■ **Source data**:
◆ ◆ ◆ ◆ ◆

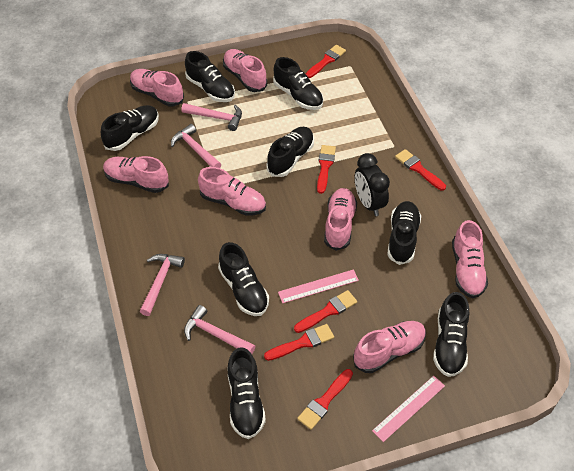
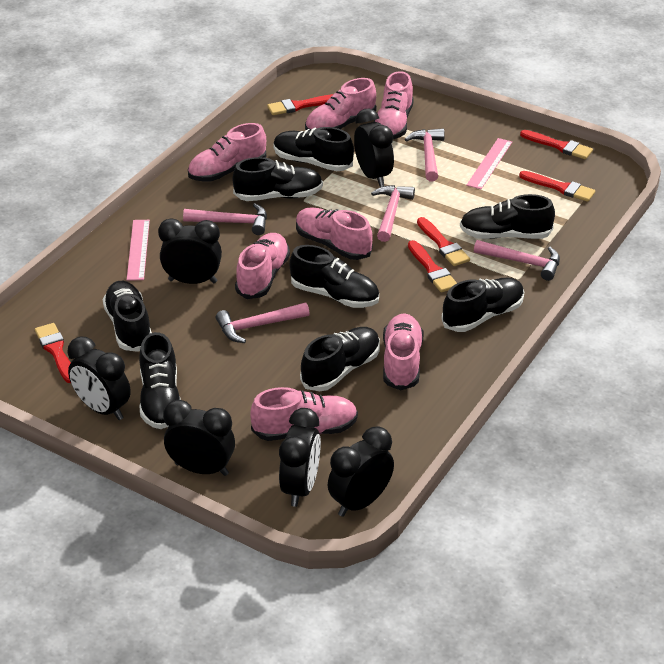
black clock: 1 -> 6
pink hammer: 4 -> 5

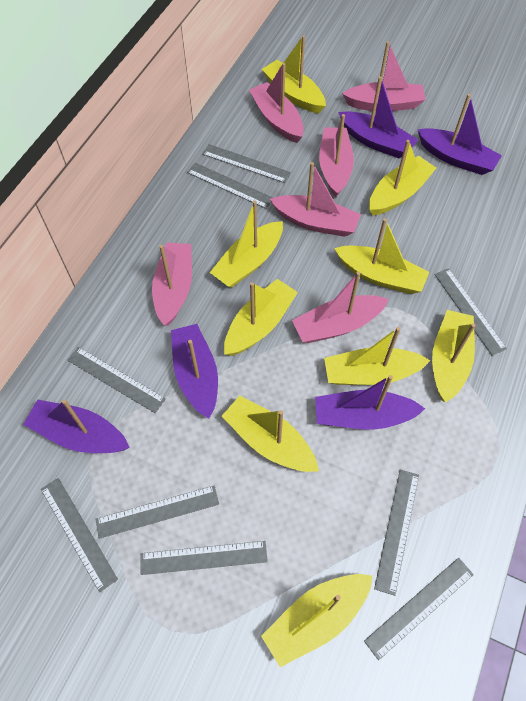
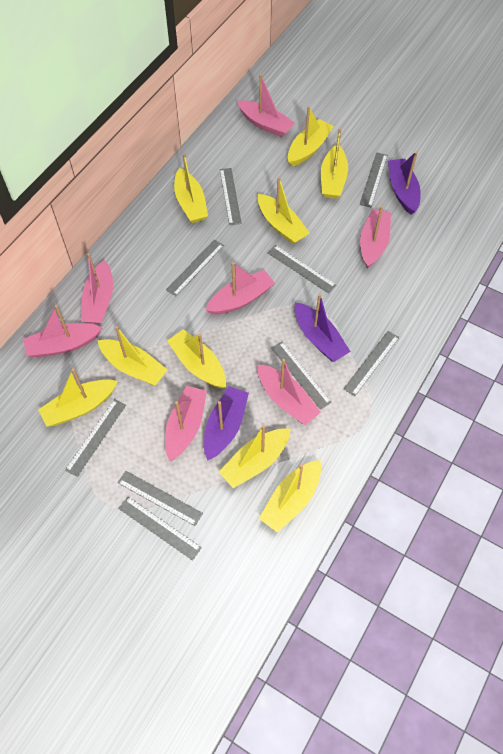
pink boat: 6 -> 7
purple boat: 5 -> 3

◆ ◆ ◆ ◆ ◆

■ **Activity**: Once more, give the listing above exactly, leaving each picture out.

■ **Solution to this exercise**:
black clock: 1 -> 6
pink hammer: 4 -> 5

pink boat: 6 -> 7
purple boat: 5 -> 3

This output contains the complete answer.